* **Image change detection data**
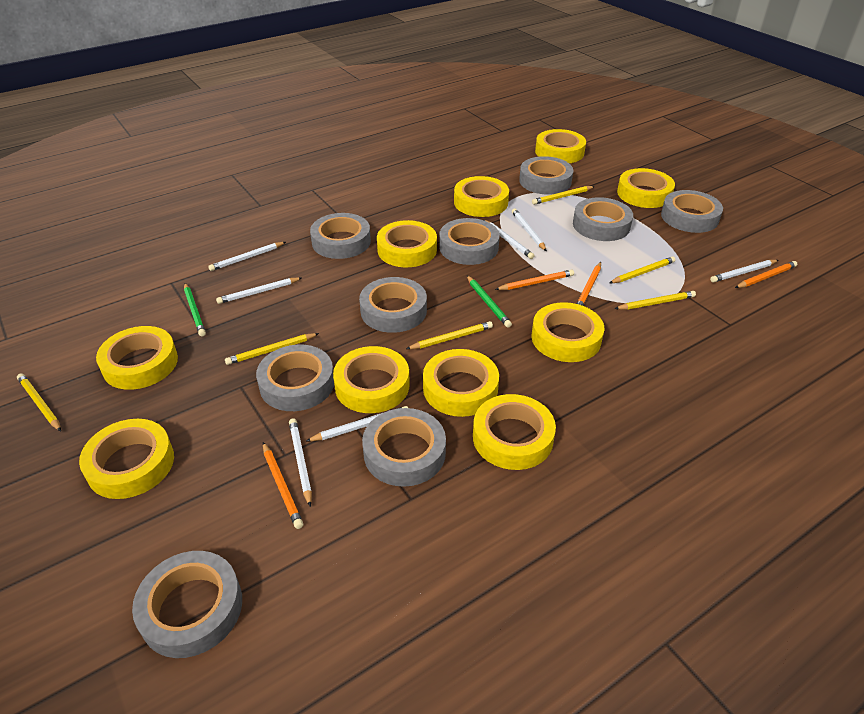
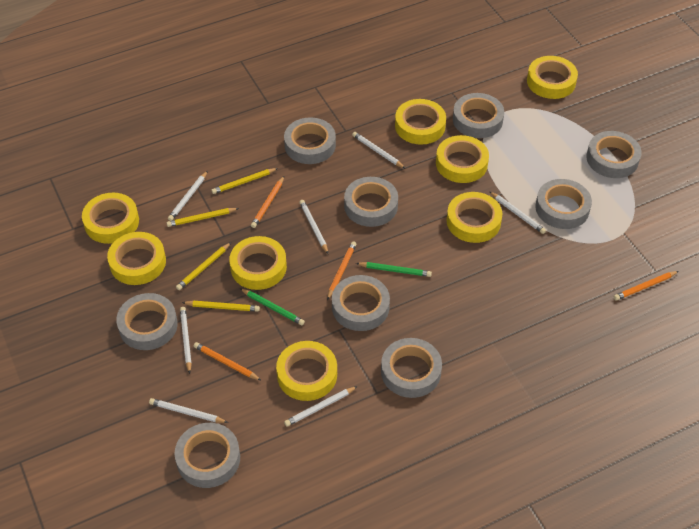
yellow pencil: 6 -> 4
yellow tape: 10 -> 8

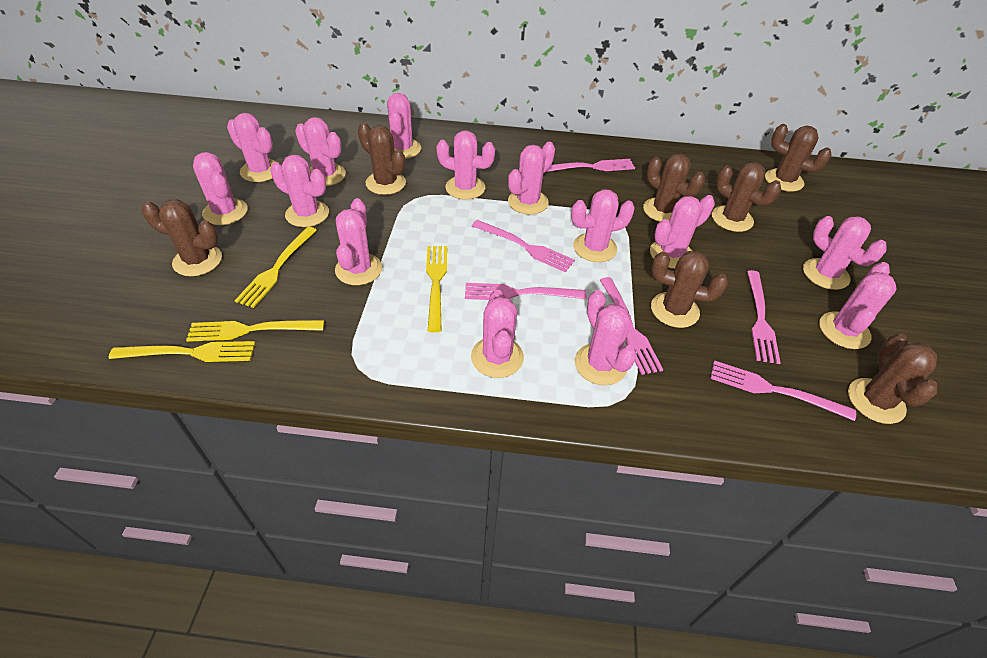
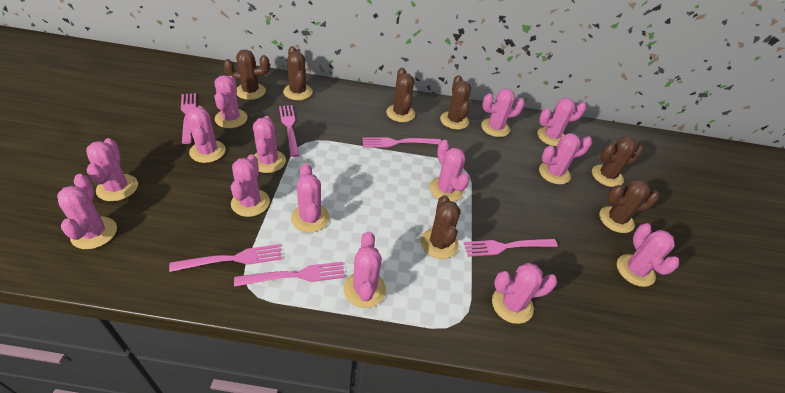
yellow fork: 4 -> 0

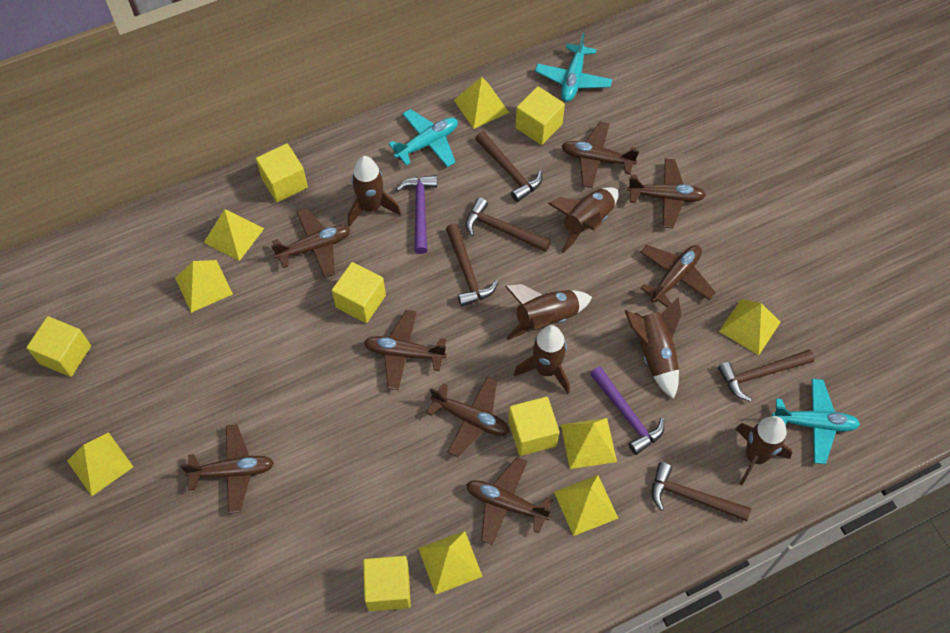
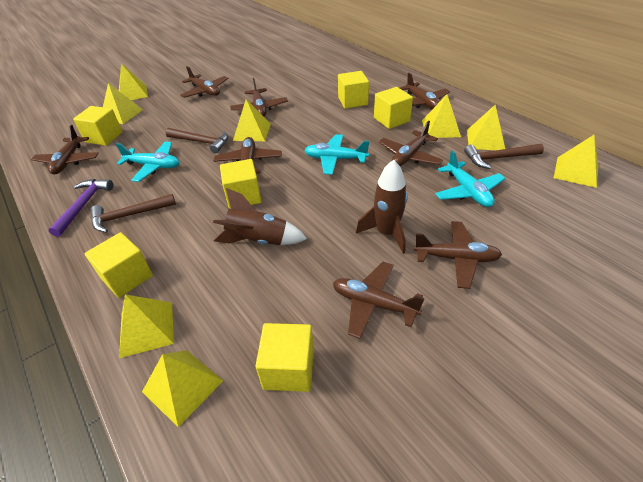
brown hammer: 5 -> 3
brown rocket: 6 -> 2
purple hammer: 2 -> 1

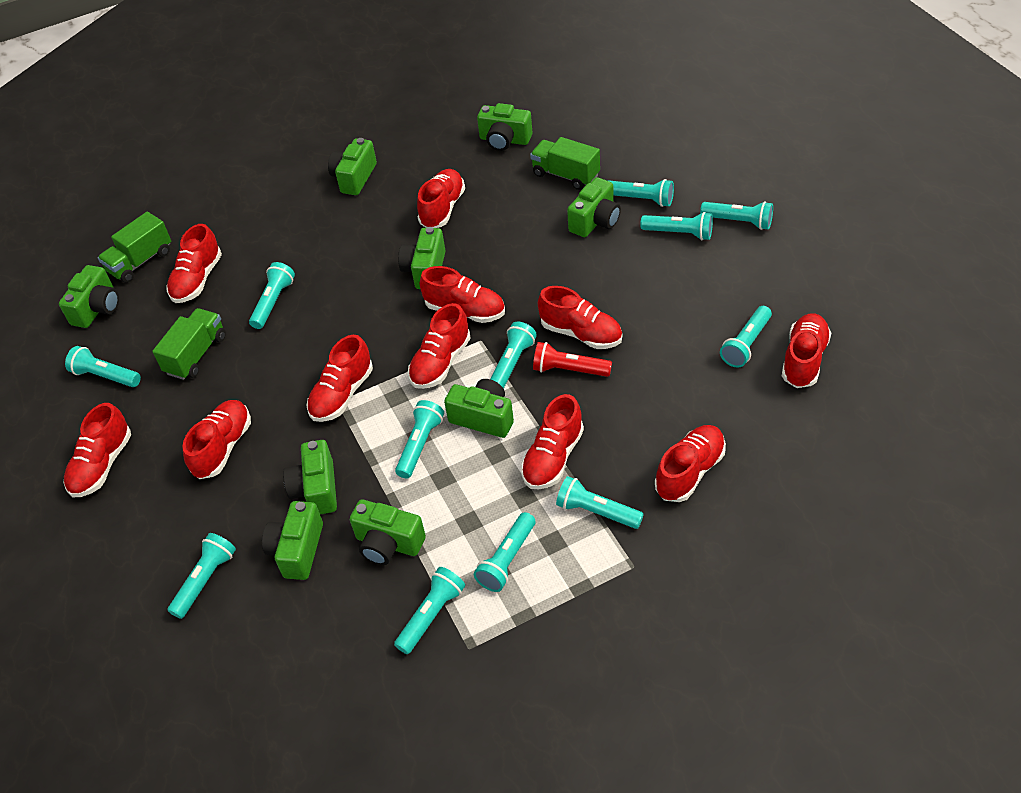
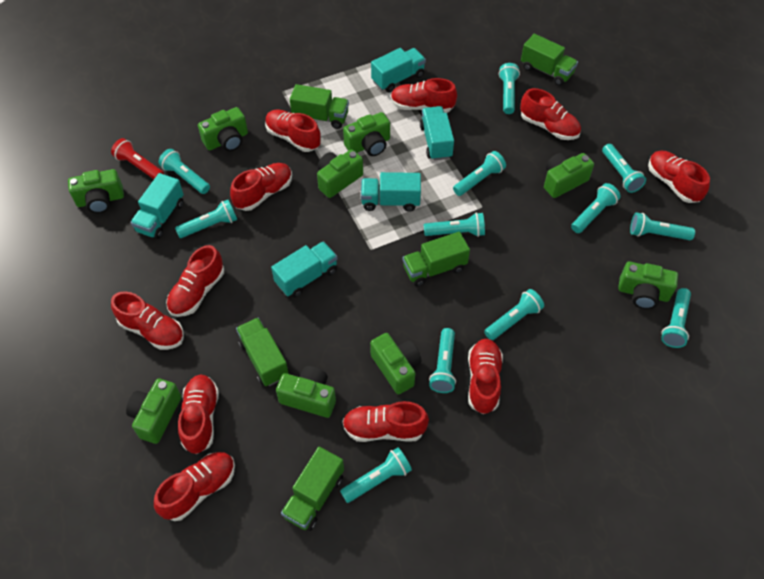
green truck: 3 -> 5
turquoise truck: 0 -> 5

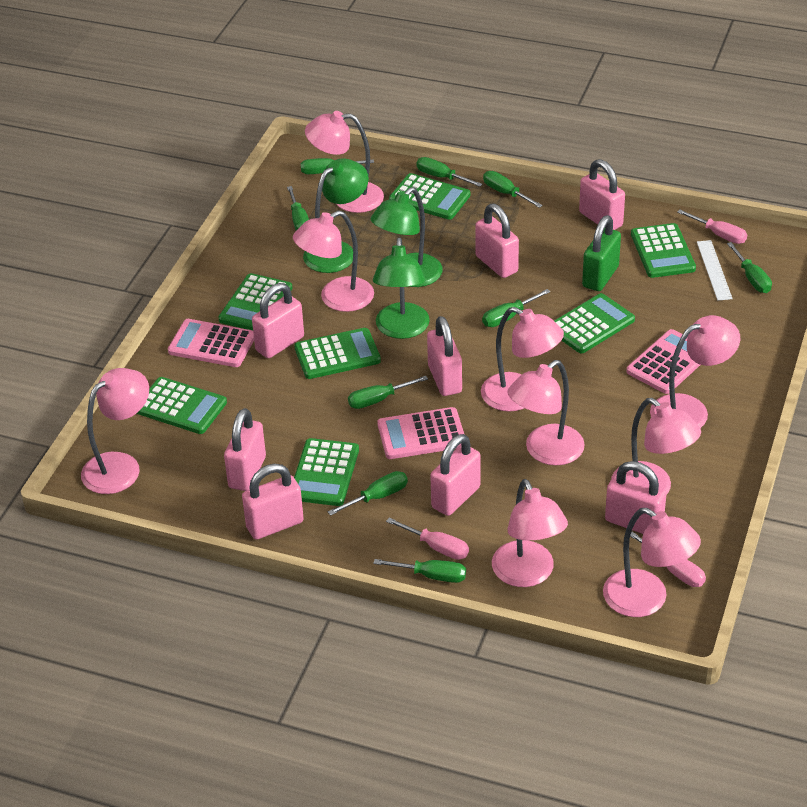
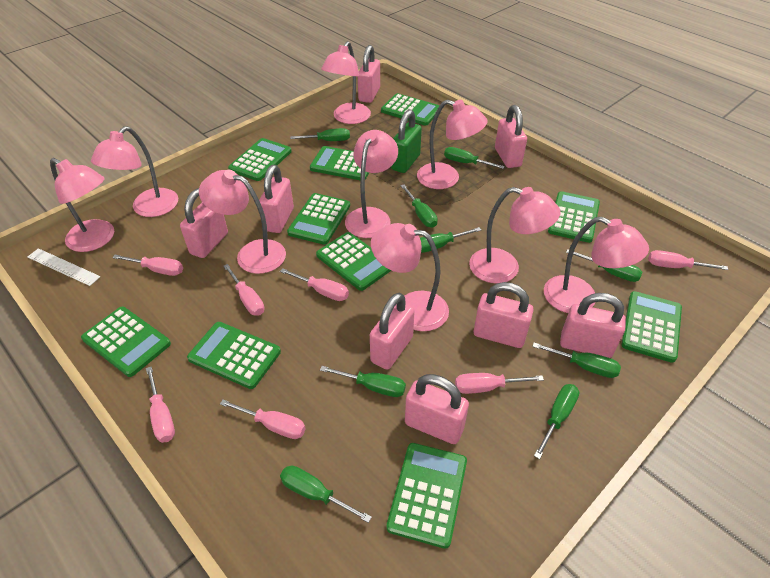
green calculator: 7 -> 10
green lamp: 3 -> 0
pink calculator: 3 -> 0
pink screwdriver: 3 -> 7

* **TASK DIRECTIONS**
Without including any pictures, repeat the records above exactly.

* **SOLUTION TO THIS TASK**
yellow pencil: 6 -> 4
yellow tape: 10 -> 8

yellow fork: 4 -> 0

brown hammer: 5 -> 3
brown rocket: 6 -> 2
purple hammer: 2 -> 1

green truck: 3 -> 5
turquoise truck: 0 -> 5

green calculator: 7 -> 10
green lamp: 3 -> 0
pink calculator: 3 -> 0
pink screwdriver: 3 -> 7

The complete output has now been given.